:: ACTIVITY ::
Take every line containing "switch" out of the records.

:: EXTRACTED RECORDS ::
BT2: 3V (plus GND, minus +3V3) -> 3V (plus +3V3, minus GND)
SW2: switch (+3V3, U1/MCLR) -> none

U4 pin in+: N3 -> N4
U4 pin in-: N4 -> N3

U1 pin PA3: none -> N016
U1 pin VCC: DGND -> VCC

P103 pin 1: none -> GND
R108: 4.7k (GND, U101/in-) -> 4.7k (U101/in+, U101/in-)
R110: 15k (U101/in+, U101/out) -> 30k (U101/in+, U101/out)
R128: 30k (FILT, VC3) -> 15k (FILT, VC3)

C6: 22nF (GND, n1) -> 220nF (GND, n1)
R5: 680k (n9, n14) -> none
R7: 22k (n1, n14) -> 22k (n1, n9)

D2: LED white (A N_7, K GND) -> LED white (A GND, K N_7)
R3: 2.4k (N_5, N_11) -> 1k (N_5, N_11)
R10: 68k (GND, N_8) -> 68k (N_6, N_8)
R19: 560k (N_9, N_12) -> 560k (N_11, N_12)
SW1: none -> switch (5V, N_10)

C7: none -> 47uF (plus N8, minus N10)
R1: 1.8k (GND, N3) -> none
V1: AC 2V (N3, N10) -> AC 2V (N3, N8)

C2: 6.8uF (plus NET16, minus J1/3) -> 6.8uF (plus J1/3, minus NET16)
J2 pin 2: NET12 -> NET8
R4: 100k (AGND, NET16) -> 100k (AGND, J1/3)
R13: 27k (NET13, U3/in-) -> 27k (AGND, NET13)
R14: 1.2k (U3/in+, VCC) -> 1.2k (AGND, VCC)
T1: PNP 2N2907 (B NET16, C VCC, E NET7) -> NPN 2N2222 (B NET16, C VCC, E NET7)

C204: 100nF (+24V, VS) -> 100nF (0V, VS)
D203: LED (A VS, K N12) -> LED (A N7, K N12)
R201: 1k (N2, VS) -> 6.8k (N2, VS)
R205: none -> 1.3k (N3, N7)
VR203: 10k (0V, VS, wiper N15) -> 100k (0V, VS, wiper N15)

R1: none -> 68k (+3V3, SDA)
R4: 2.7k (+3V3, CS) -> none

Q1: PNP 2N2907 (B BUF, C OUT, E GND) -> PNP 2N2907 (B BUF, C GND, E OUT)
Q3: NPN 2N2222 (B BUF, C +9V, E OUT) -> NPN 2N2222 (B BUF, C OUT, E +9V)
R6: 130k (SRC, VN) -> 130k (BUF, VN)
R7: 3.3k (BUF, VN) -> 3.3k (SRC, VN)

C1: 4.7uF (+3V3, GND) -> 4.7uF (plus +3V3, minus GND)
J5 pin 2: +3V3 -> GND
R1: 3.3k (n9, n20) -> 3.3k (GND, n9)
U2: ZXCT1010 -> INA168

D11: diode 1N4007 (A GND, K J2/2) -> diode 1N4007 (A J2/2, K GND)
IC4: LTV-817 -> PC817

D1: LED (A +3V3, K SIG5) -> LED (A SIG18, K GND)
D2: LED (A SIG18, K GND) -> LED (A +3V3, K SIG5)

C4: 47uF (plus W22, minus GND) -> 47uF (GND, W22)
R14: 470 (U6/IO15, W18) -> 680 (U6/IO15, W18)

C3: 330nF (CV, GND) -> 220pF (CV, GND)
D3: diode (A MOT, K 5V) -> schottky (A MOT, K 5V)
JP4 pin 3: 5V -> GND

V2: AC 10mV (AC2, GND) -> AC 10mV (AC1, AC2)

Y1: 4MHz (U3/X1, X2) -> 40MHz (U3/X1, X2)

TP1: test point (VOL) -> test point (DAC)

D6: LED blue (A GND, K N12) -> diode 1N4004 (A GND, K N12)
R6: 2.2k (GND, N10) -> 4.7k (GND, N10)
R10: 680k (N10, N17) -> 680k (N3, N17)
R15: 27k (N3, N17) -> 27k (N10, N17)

:: ANSWER SPACE ::
SW2: switch (+3V3, U1/MCLR) -> none
SW1: none -> switch (5V, N_10)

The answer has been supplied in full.